__TASK PROMPT__: Set down every entry exactly as given. Pictures are to be left out.
# # # # #
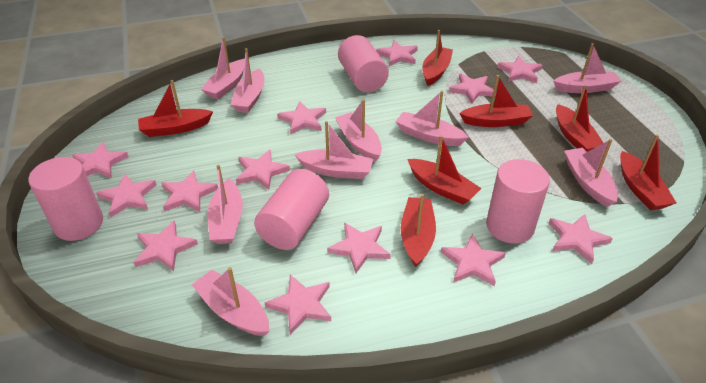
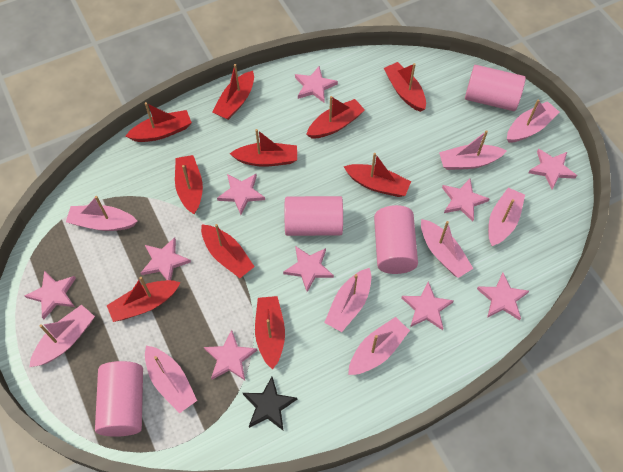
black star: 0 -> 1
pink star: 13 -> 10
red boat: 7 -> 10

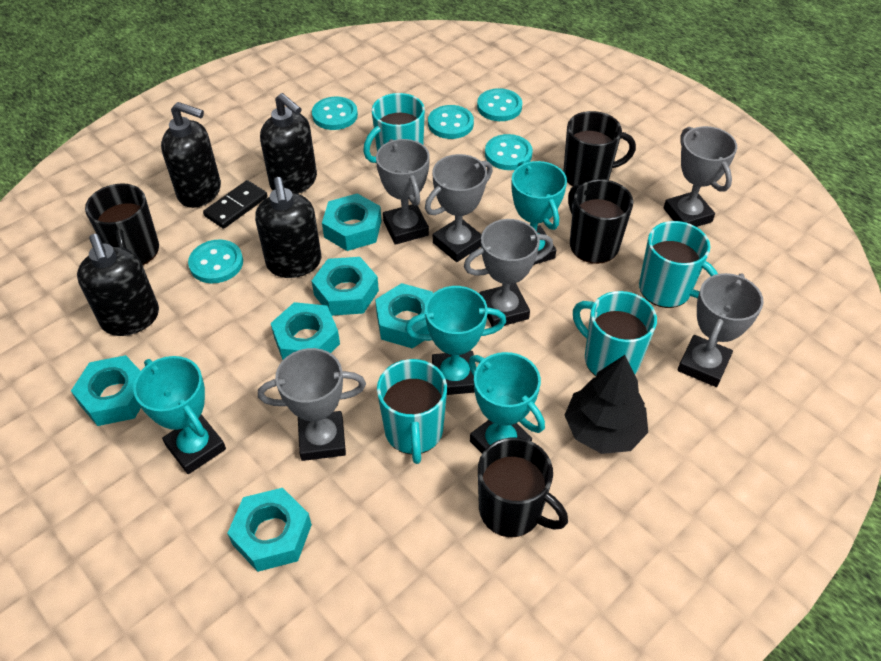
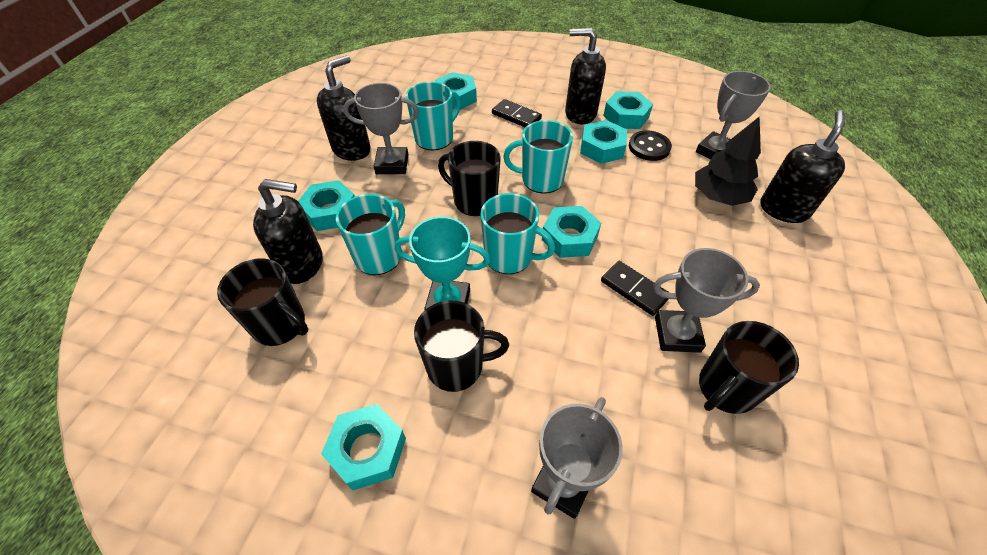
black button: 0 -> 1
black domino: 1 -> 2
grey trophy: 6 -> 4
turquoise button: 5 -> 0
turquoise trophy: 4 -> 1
# # # # #
__TASK RESULT__:
black star: 0 -> 1
pink star: 13 -> 10
red boat: 7 -> 10

black button: 0 -> 1
black domino: 1 -> 2
grey trophy: 6 -> 4
turquoise button: 5 -> 0
turquoise trophy: 4 -> 1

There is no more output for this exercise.